## EXERCISE OBJECTIVE:
Look through the material for lines with the word "moved", and copy each one.

## EXERCISE DATA:
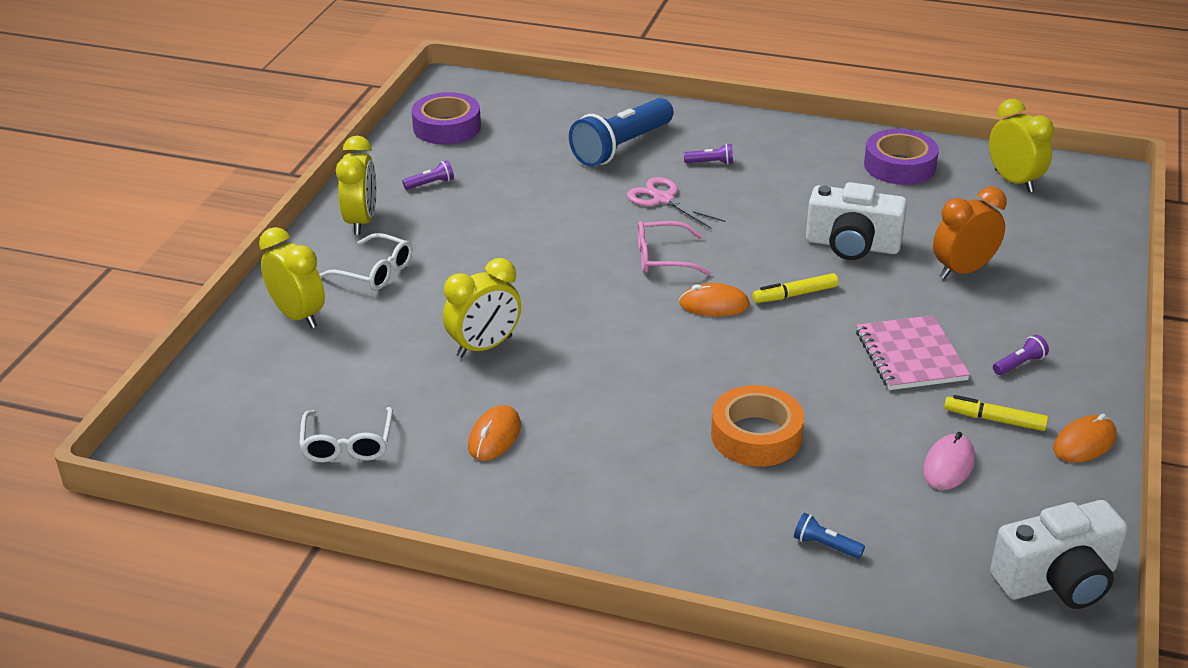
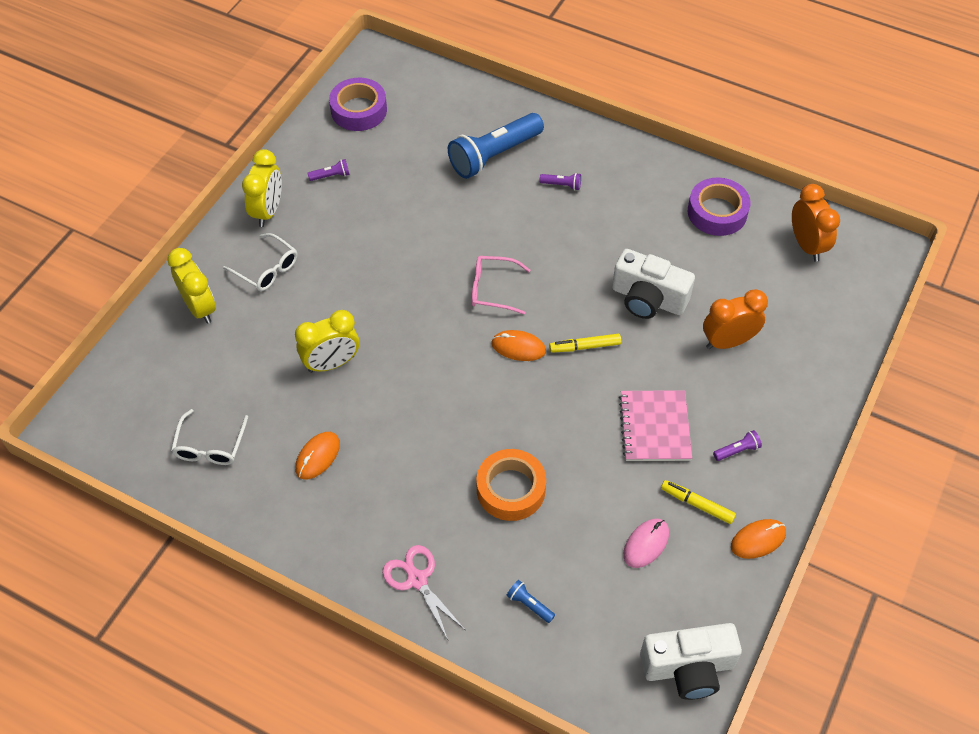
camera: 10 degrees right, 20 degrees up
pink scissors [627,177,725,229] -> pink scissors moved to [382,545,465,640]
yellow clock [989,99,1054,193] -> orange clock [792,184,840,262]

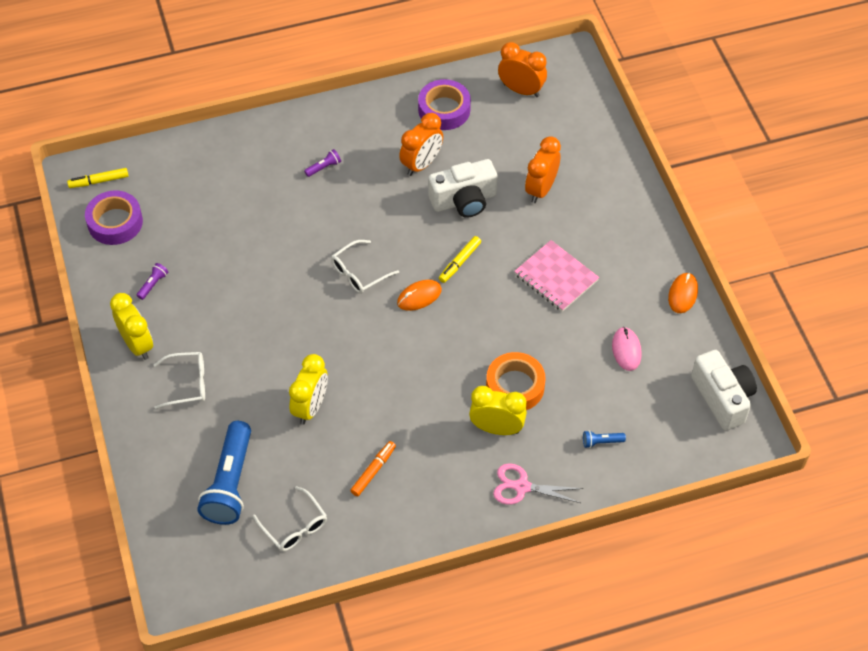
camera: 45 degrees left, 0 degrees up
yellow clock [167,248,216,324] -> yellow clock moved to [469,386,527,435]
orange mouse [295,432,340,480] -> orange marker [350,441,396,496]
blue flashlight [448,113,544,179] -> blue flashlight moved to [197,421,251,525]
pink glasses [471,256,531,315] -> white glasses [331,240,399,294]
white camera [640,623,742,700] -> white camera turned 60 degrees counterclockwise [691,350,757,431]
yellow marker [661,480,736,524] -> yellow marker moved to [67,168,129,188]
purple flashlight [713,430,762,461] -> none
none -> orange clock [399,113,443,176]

## RESPONSE FOR THIS EXERCISE:
pink scissors [627,177,725,229] -> pink scissors moved to [382,545,465,640]
yellow clock [167,248,216,324] -> yellow clock moved to [469,386,527,435]
blue flashlight [448,113,544,179] -> blue flashlight moved to [197,421,251,525]
yellow marker [661,480,736,524] -> yellow marker moved to [67,168,129,188]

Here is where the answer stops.